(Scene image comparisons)
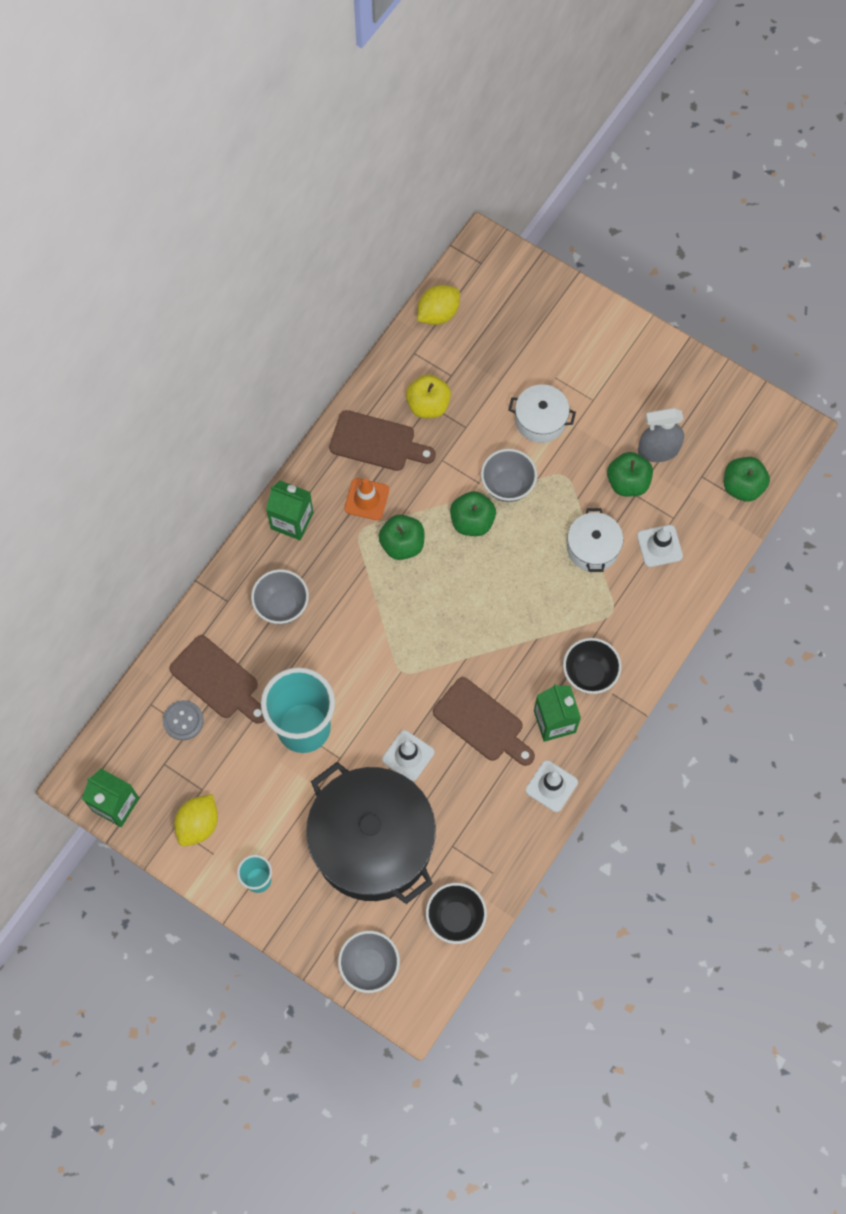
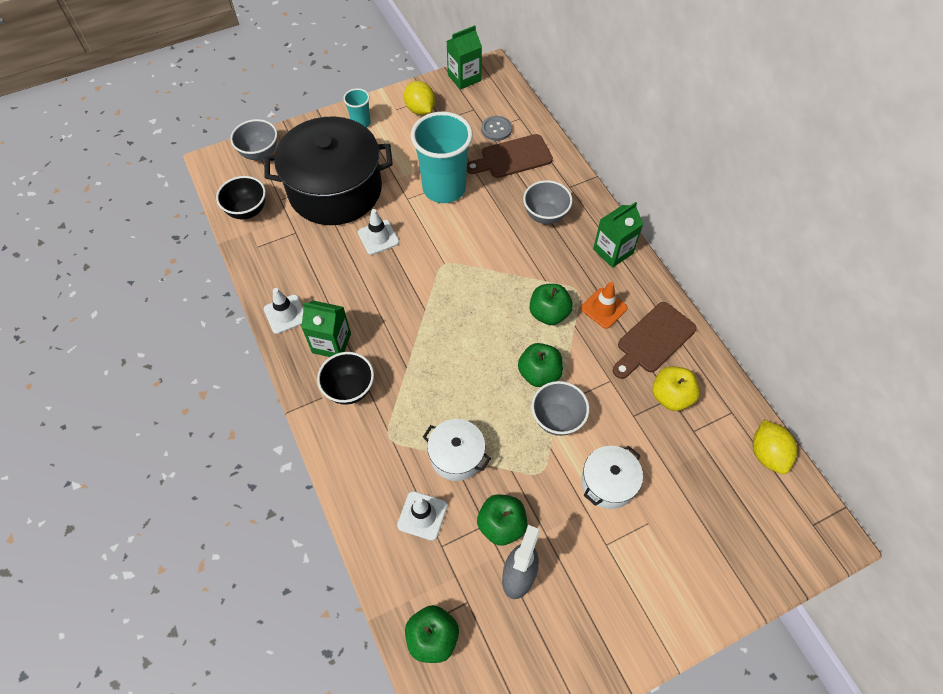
camera: 120 degrees right, 10 degrees down
brown cutting board [433,677,535,766] -> none

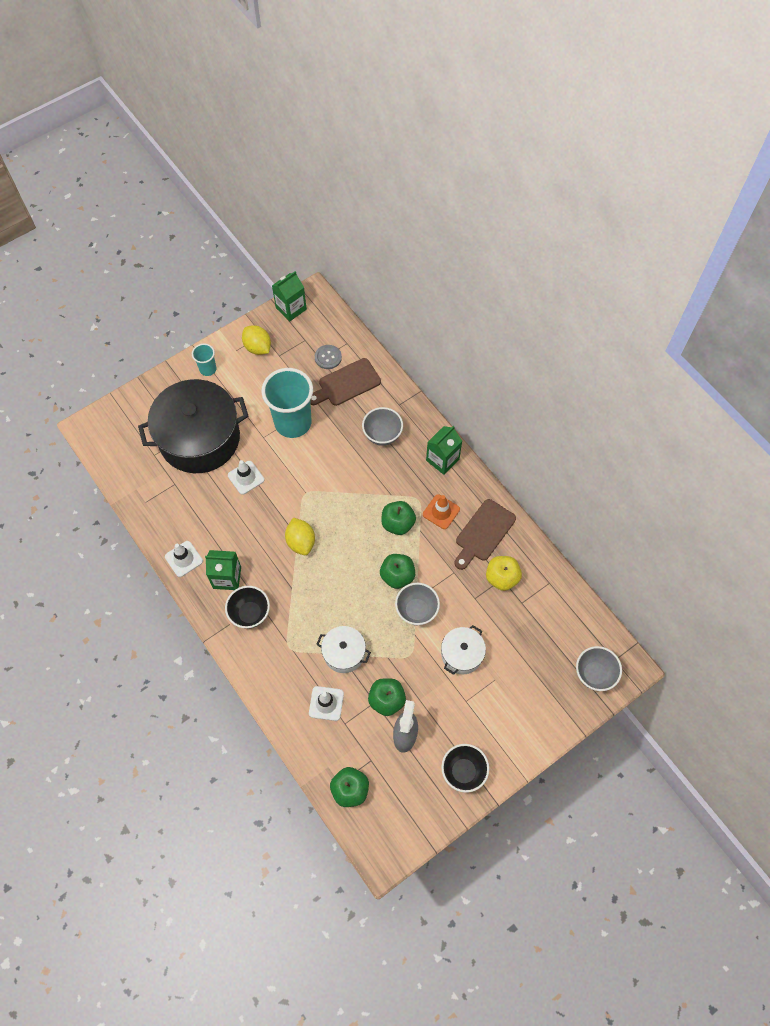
camera: 10 degrees left, 5 degrees up
black bowl [216,176,266,220] -> black bowl moved to [441,744,489,793]
grey bowl [230,119,278,160] -> grey bowl moved to [576,646,622,691]
yellow lemon [753,420,797,474] -> yellow lemon moved to [285,518,315,555]

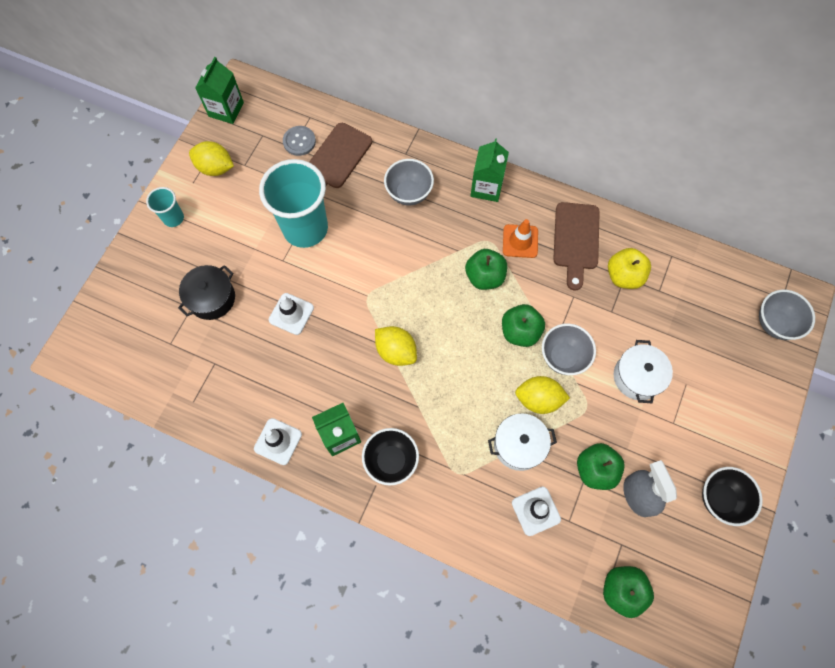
camera: 30 degrees left, 5 degrees up
black pot [138,379,249,473] -> black pot [178,265,235,320], size x0.46
none -> yellow lemon [515,376,570,414]

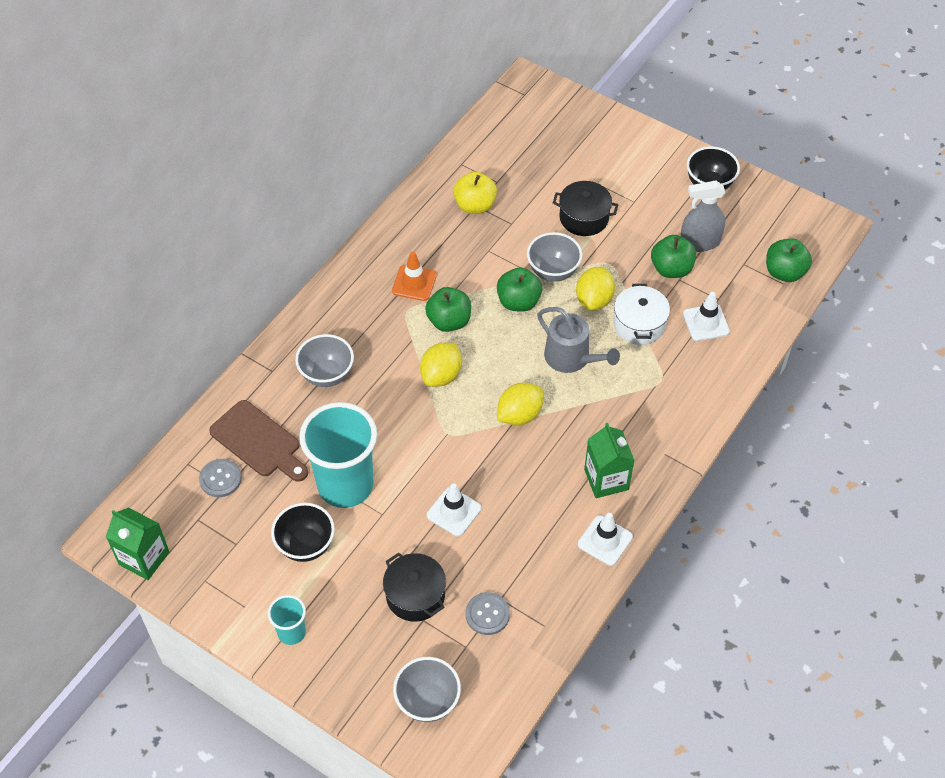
camera: 80 degrees left, 15 degrees down
yellow lemon [189,141,234,176] -> yellow lemon moved to [420,343,462,387]
black bowl [362,428,419,486] -> black bowl moved to [271,503,335,562]
green carton [470,138,509,202] -> none
brown cutting board [553,202,600,291] -> none
white pot [614,340,673,403] -> black pot [553,181,618,236]
grey bowl [759,290,815,340] -> grey bowl moved to [393,657,461,722]
none -> grey button [465,592,510,635]
none -> grey watering can [537,307,620,373]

▶ _ASSIGNMENT_:
Your reply should hold only the lines running from the one with "black pot [138,379,249,473]" to the end of the data above, set down exactly, pictures omitted.

▶ _ANSWER BOX_:
black pot [138,379,249,473] -> black pot [178,265,235,320], size x0.46
none -> yellow lemon [515,376,570,414]

camera: 80 degrees left, 15 degrees down
yellow lemon [189,141,234,176] -> yellow lemon moved to [420,343,462,387]
black bowl [362,428,419,486] -> black bowl moved to [271,503,335,562]
green carton [470,138,509,202] -> none
brown cutting board [553,202,600,291] -> none
white pot [614,340,673,403] -> black pot [553,181,618,236]
grey bowl [759,290,815,340] -> grey bowl moved to [393,657,461,722]
none -> grey button [465,592,510,635]
none -> grey watering can [537,307,620,373]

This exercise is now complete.